▶ **What is being asked**:
Would you mind restating all of the records word for word, skipping the pictures?

(Stored data entries)
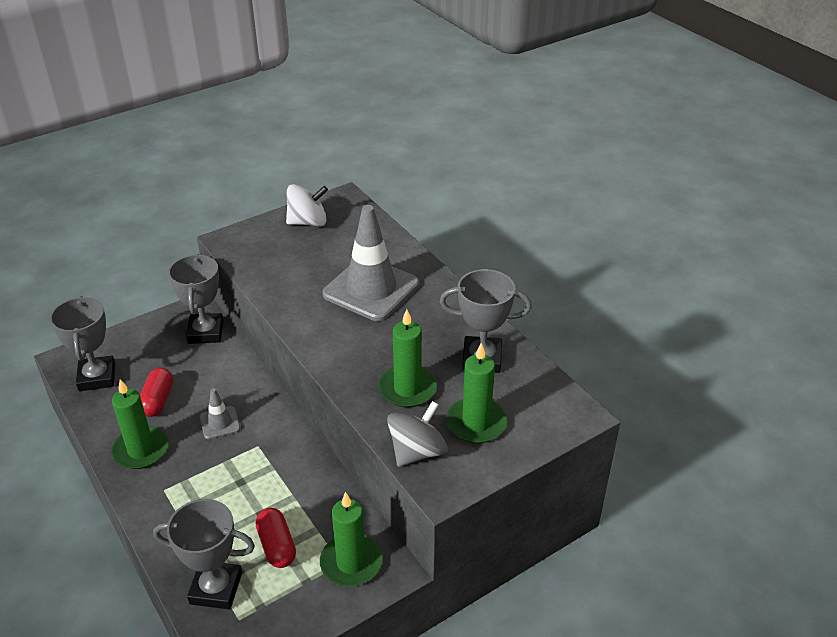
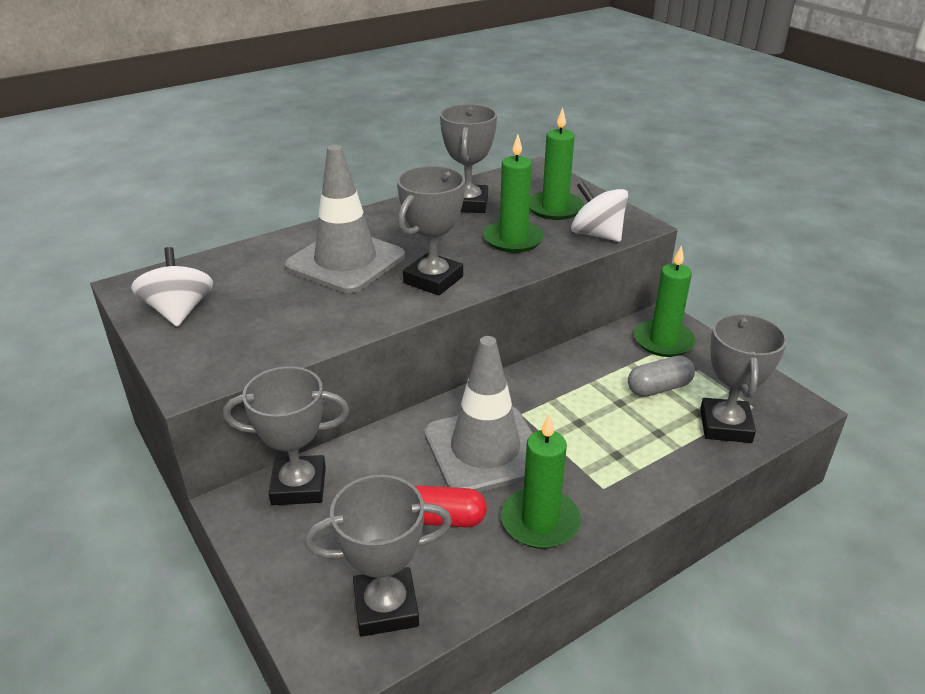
camera: 90 degrees left, 5 degrees down
(220, 423) = (485, 450): grey traffic cone -> grey traffic cone, size x2.18
(277, 546) = (659, 388): red capsule -> grey capsule
(338, 338) = (433, 280): none -> grey trophy
(417, 451) = (596, 234): grey spinning top -> white spinning top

▶ **Written answer**:
camera: 90 degrees left, 5 degrees down
(220, 423) = (485, 450): grey traffic cone -> grey traffic cone, size x2.18
(277, 546) = (659, 388): red capsule -> grey capsule
(338, 338) = (433, 280): none -> grey trophy
(417, 451) = (596, 234): grey spinning top -> white spinning top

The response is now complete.